>>>>

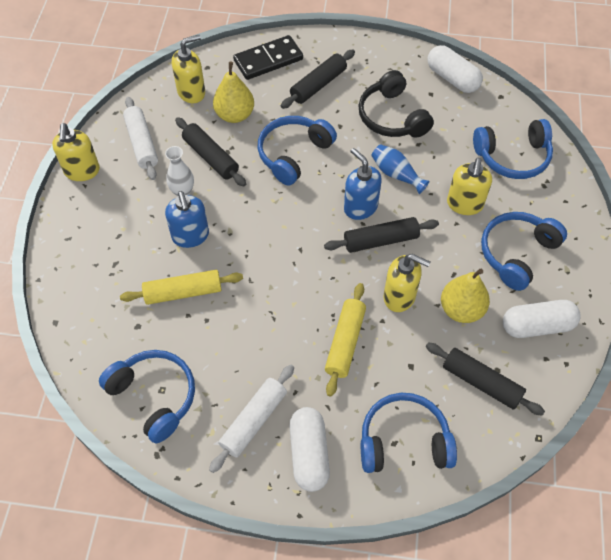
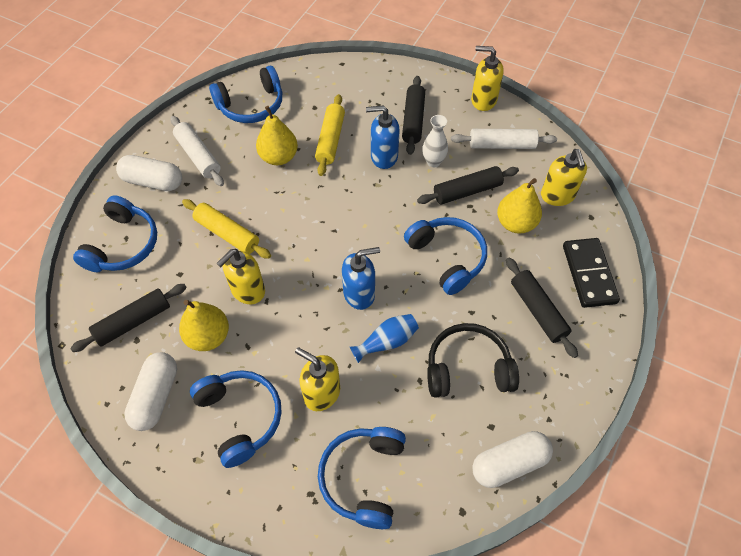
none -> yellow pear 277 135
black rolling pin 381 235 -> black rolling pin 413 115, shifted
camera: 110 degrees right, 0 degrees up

<<<<

What you return should be the whole listing, word for word, without its pictures.

none -> yellow pear 277 135
black rolling pin 381 235 -> black rolling pin 413 115, shifted
camera: 110 degrees right, 0 degrees up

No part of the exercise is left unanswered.